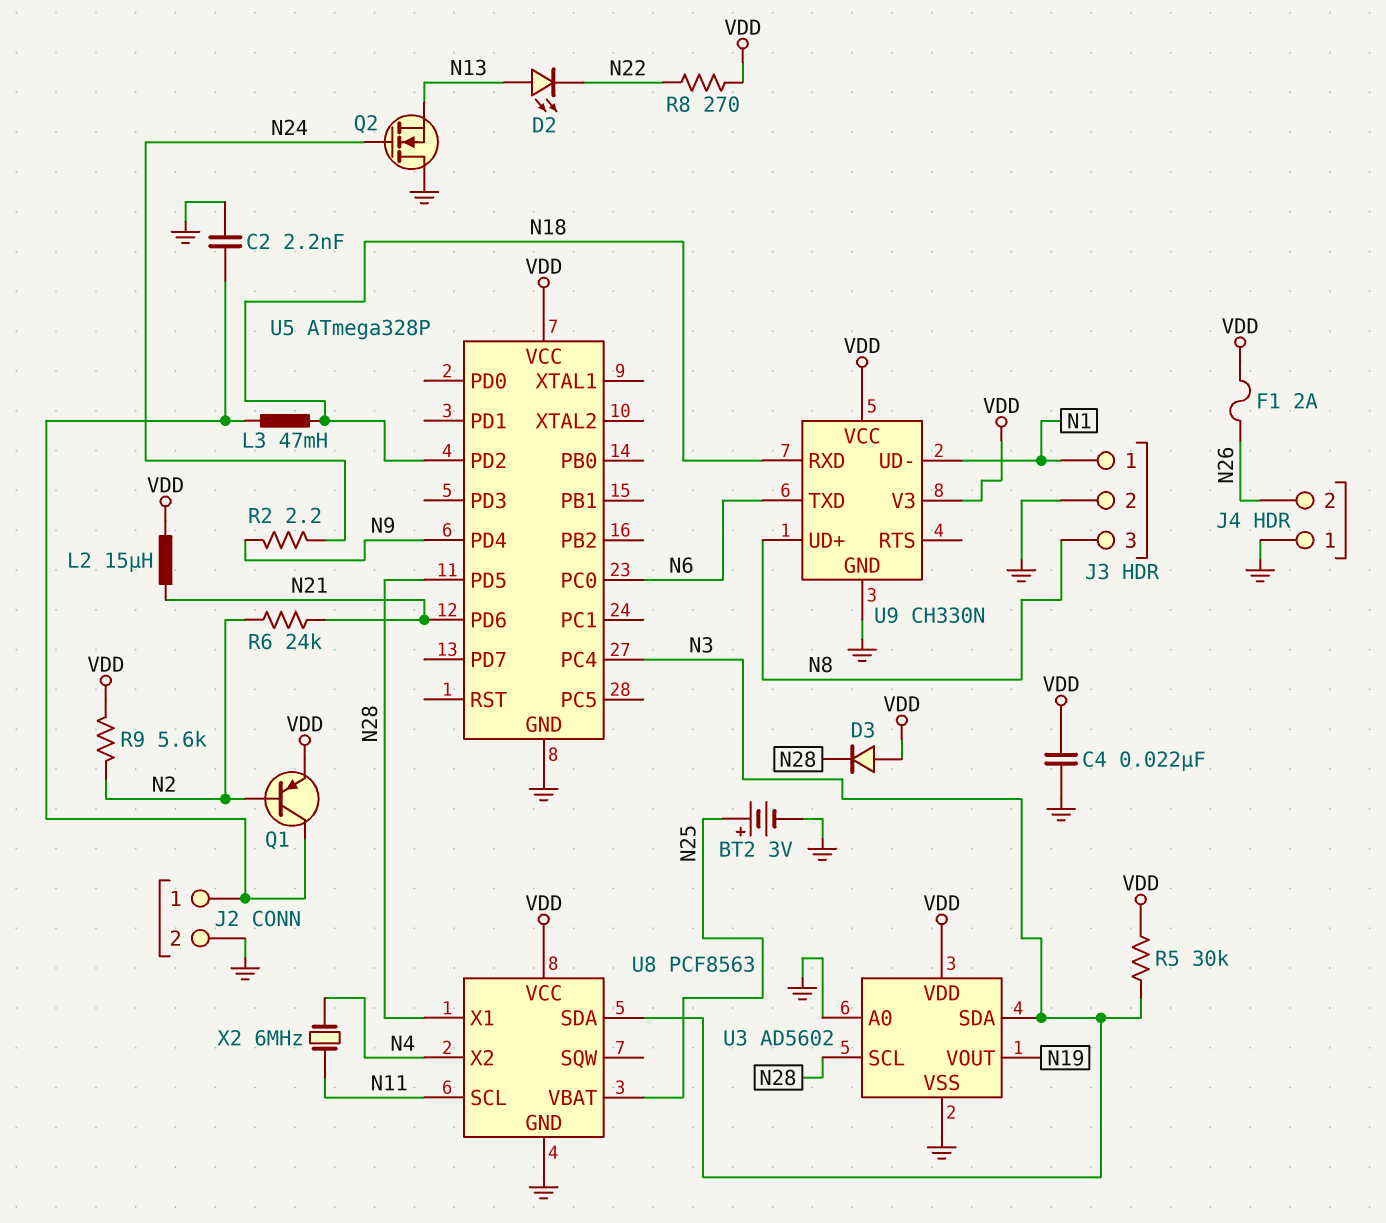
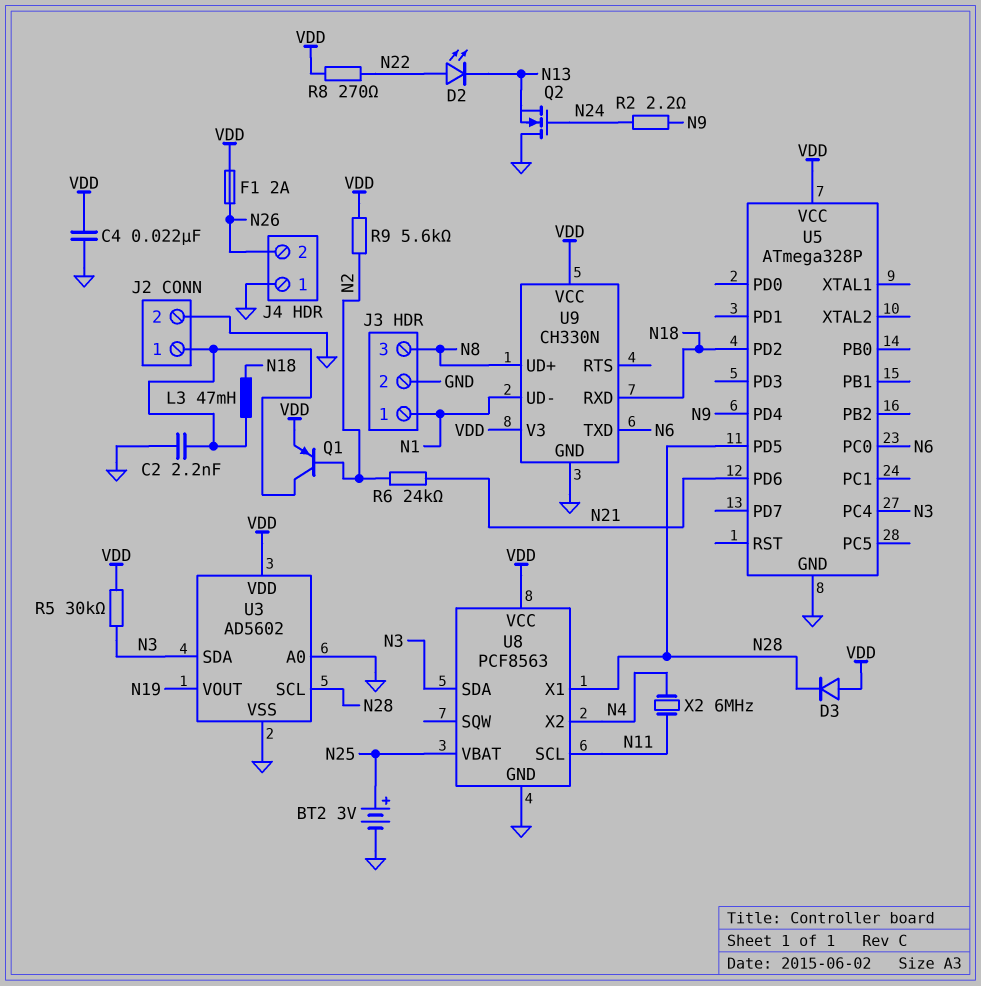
D2: LED (A N13, K N22) -> LED (A N22, K N13)
L2: 15uH (N21, VDD) -> none

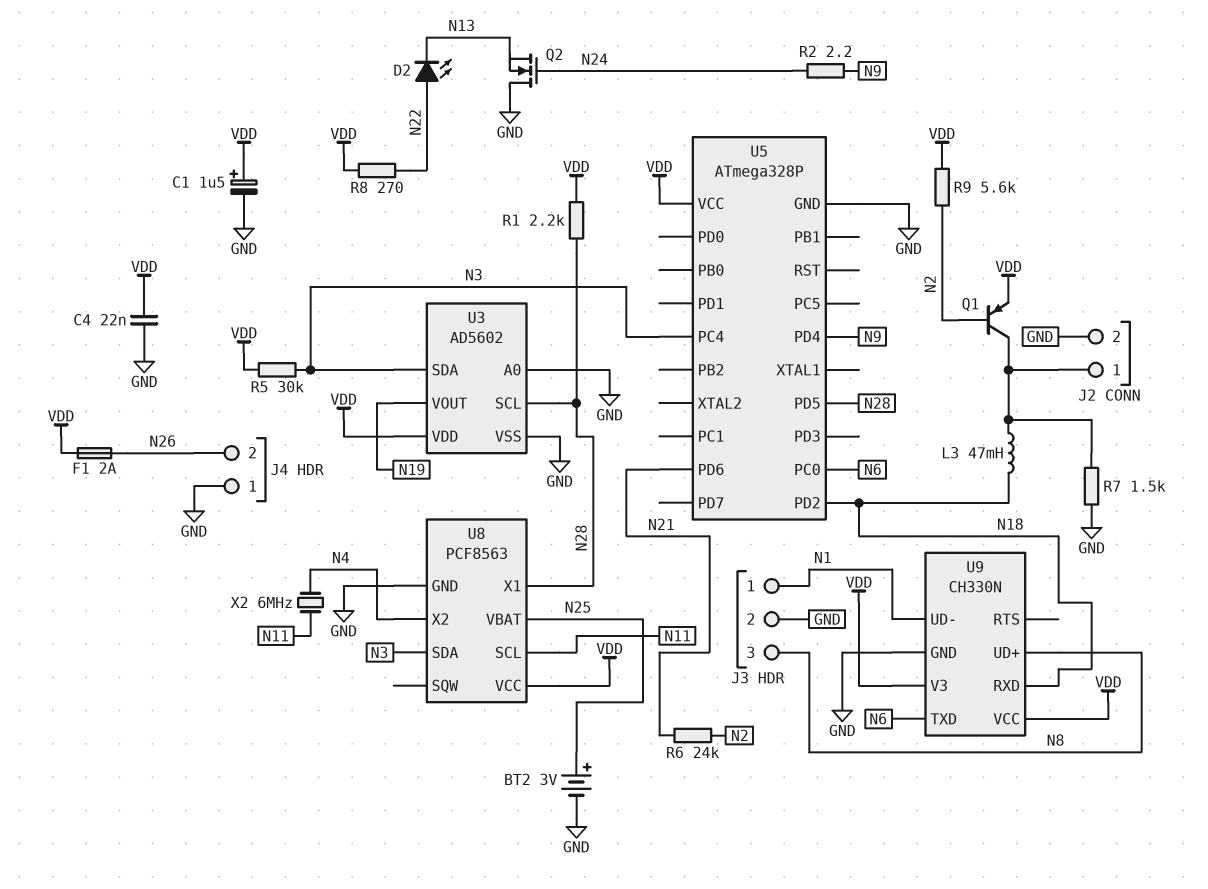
C1: none -> 1.5uF (plus VDD, minus GND)
C2: 2.2nF (GND, J2/1) -> none
D3: diode (A VDD, K N28) -> none
R1: none -> 2.2k (N28, VDD)
R7: none -> 1.5k (GND, J2/1)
○ ○ ○ ○ ○ ○ ○
From the line that contains "D3: diode (A VDD, K N28) -> none" through the final line of the material, copy every line exactly, including both ends.

D3: diode (A VDD, K N28) -> none
R1: none -> 2.2k (N28, VDD)
R7: none -> 1.5k (GND, J2/1)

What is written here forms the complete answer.